┌──
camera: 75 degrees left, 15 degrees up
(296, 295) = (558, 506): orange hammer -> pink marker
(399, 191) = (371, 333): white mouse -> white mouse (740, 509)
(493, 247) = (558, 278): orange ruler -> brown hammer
└──
┌──
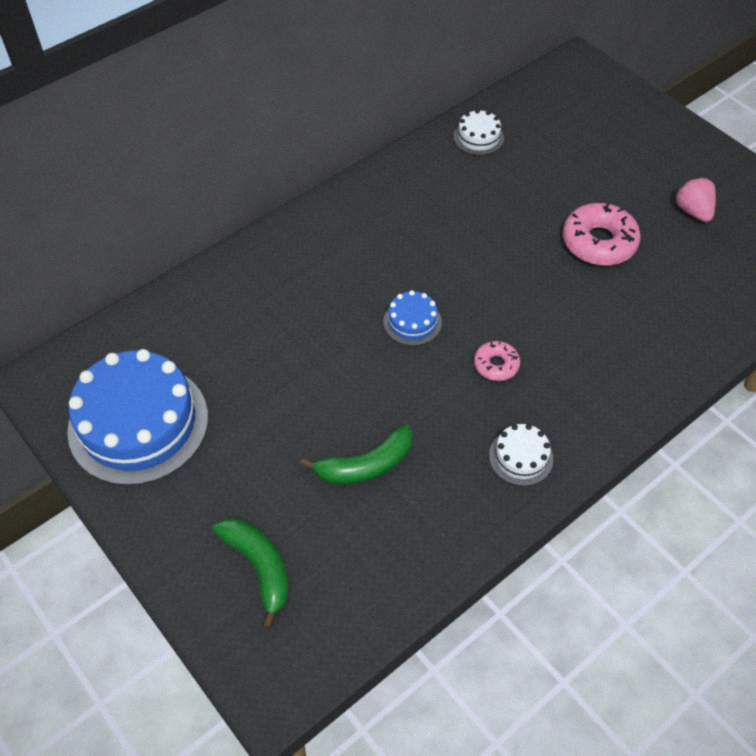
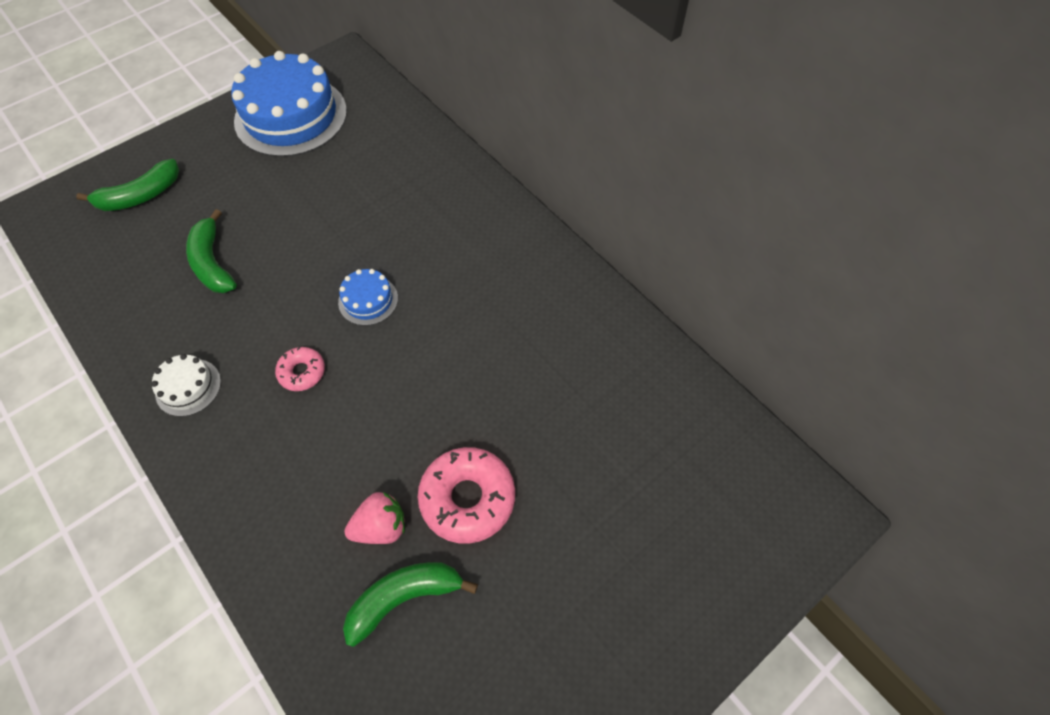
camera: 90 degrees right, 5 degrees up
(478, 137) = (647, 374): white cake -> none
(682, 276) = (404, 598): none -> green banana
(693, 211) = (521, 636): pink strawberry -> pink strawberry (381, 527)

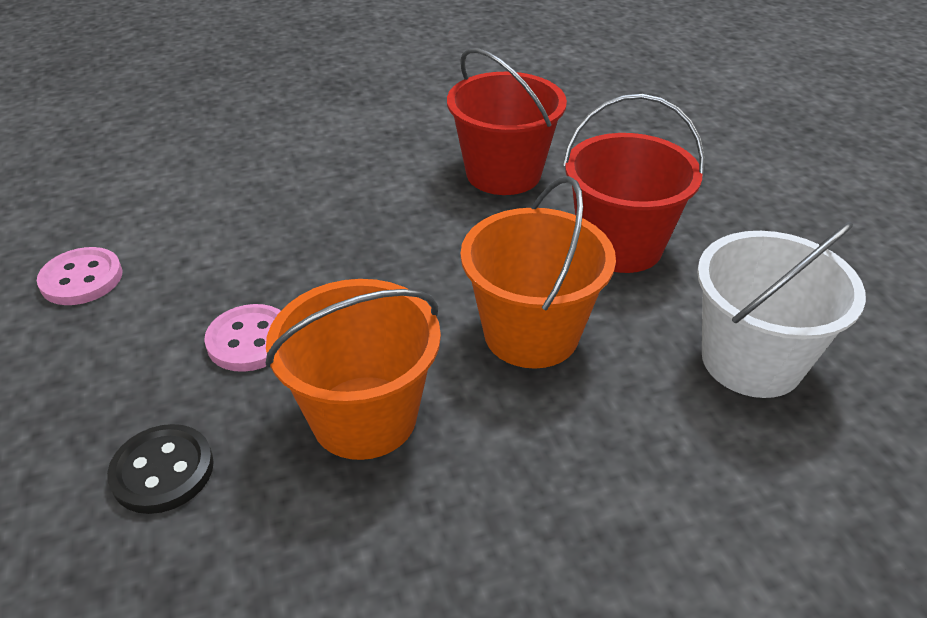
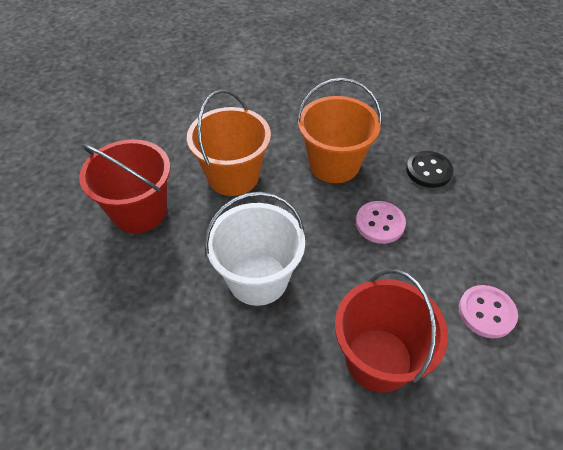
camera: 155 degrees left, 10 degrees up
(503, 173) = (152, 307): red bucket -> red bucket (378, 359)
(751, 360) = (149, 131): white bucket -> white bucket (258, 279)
└──
Filter the entries down to the lines with the word "none" in them.

(478, 137) = (647, 374): white cake -> none
(682, 276) = (404, 598): none -> green banana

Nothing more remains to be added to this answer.